_Task statement_: Reproduce the rows from their start through the line containing "Answer: (B)", leaving out the pictures.

_Entries shown_:

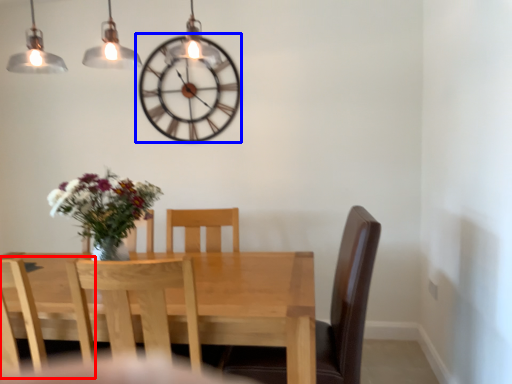
Question: Which point is further to the camera, chair (highlighted by a red box) or wall clock (highlighted by a blue box)?

Choices:
 (A) chair
 (B) wall clock

Answer: (B)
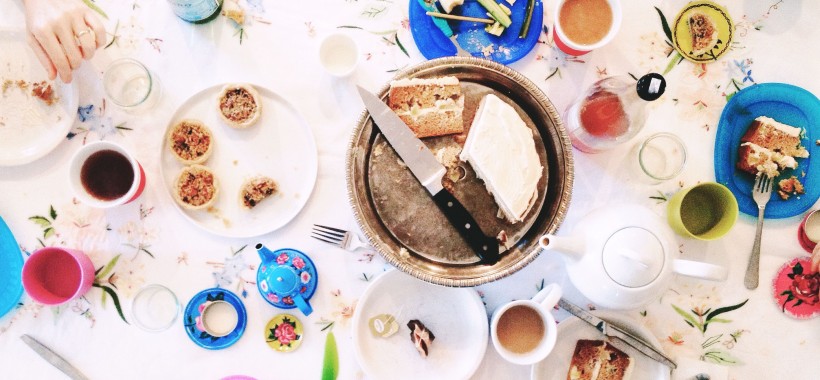
At what (x,y) coordinates should I click in order to perform the action: click on fork. Please return your answer as a coordinate pair (x, y). Image resolution: width=820 pixels, height=380 pixels. Looking at the image, I should click on (351, 247).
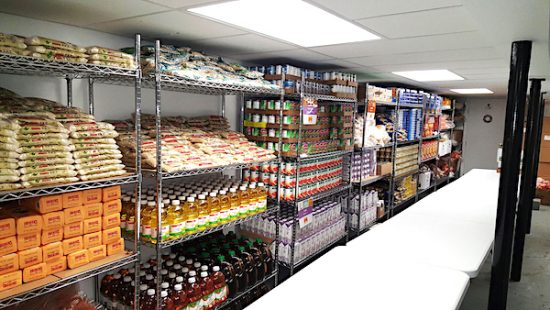
The height and width of the screenshot is (310, 550). In order to click on cardboard boxesshelves in this screenshot , I will do `click(544, 153)`, `click(544, 169)`, `click(126, 180)`, `click(191, 170)`, `click(312, 155)`, `click(366, 149)`, `click(406, 142)`.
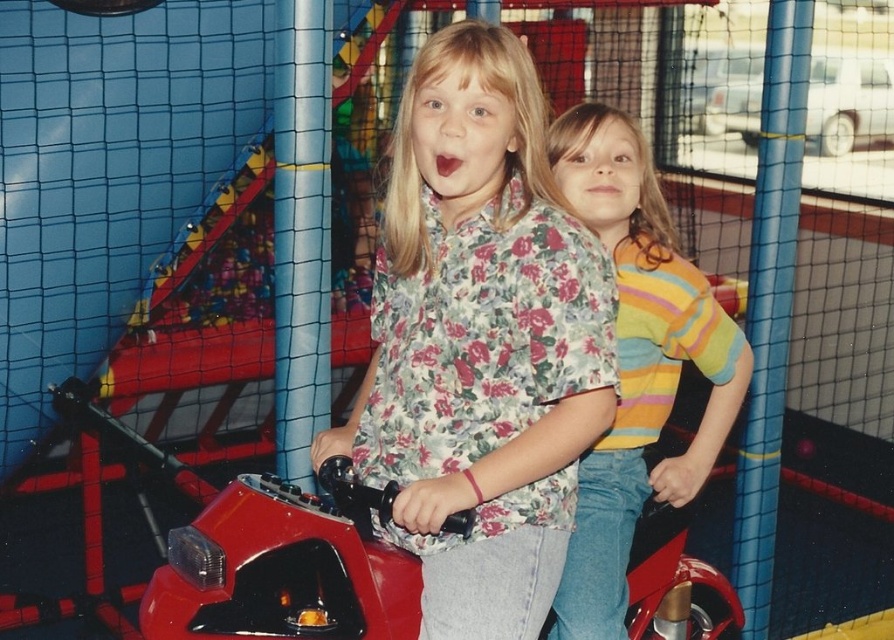
Looking at this image, can you confirm if striped cotton shirt at center is thinner than shiny red motorcycle at center?

Correct, striped cotton shirt at center's width is less than shiny red motorcycle at center's.

Is striped cotton shirt at center below shiny red motorcycle at center?

Incorrect, striped cotton shirt at center is not positioned below shiny red motorcycle at center.

The height and width of the screenshot is (640, 894). Describe the element at coordinates (637, 362) in the screenshot. I see `striped cotton shirt at center` at that location.

I want to click on striped cotton shirt at center, so click(637, 362).

Who is more forward, (521, 227) or (226, 589)?

Point (521, 227) is more forward.

Does floral print shirt at center appear under shiny red motorcycle at center?

No, floral print shirt at center is not below shiny red motorcycle at center.

Does point (515, 266) lie behind point (179, 608)?

No, it is in front of (179, 608).

You are a GUI agent. You are given a task and a screenshot of the screen. Output one action in this format:
    pyautogui.click(x=<x>, y=<y>)
    Task: Click on the floral print shirt at center
    The width and height of the screenshot is (894, 640).
    Given the screenshot: What is the action you would take?
    pyautogui.click(x=479, y=340)

Locate an element on the screen. Image resolution: width=894 pixels, height=640 pixels. floral print shirt at center is located at coordinates (479, 340).

Is point (486, 291) farther from viewer compared to point (654, 316)?

No.

You are a GUI agent. You are given a task and a screenshot of the screen. Output one action in this format:
    pyautogui.click(x=<x>, y=<y>)
    Task: Click on the floral print shirt at center
    Image resolution: width=894 pixels, height=640 pixels.
    Given the screenshot: What is the action you would take?
    pyautogui.click(x=479, y=340)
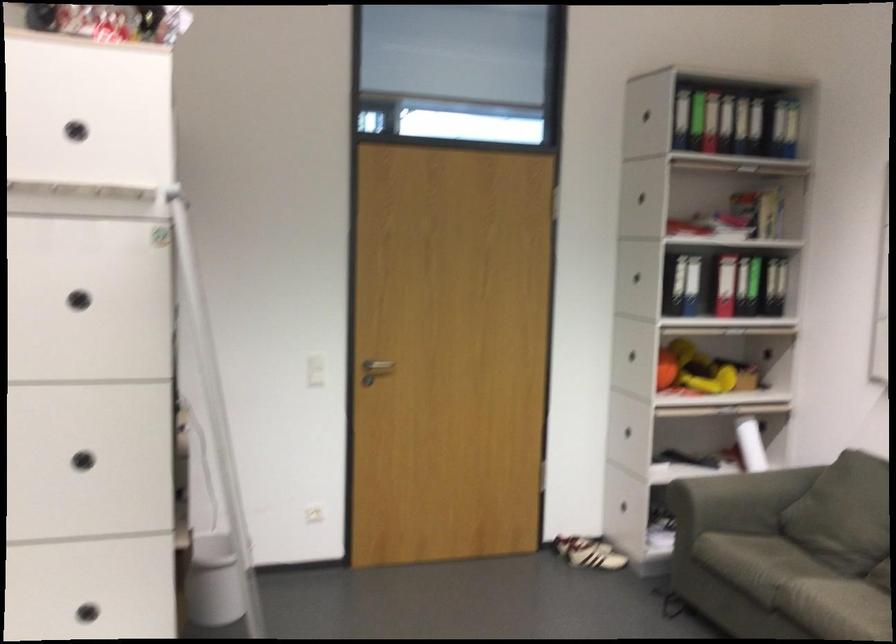
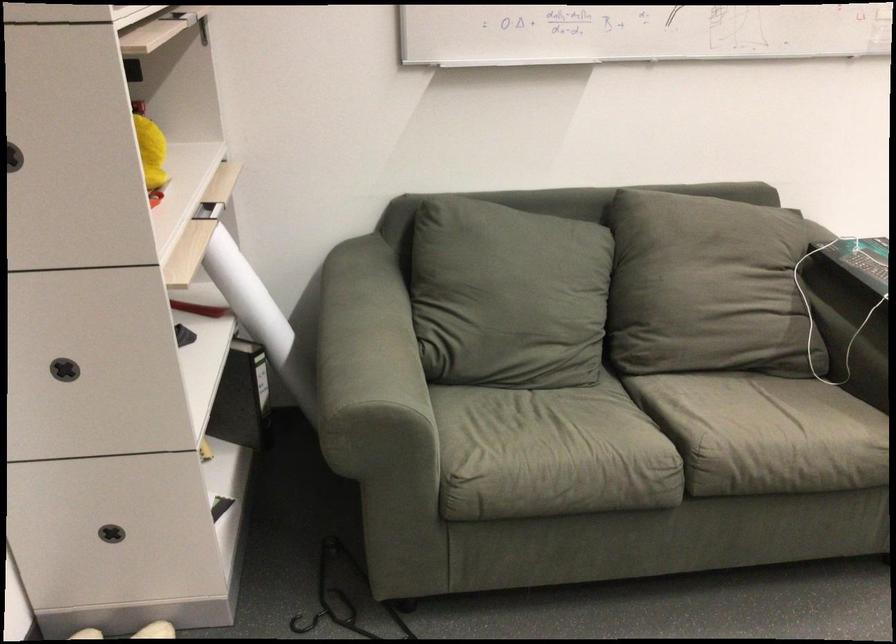
The point at (719, 474) is marked in the first image. Where is the corresponding point in the second image?

(358, 342)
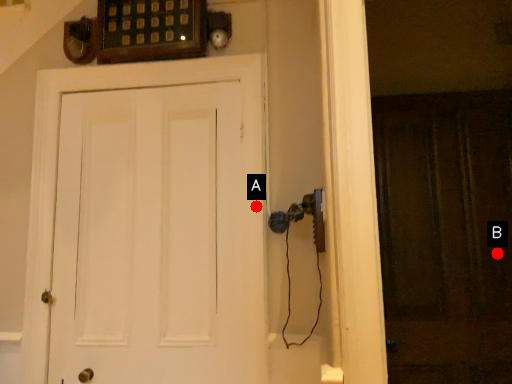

_Response to this exercise_:
Question: Which point is further to the camera, chair (highlighted by a red box) or wall clock (highlighted by a blue box)?

Choices:
 (A) chair
 (B) wall clock

Answer: (B)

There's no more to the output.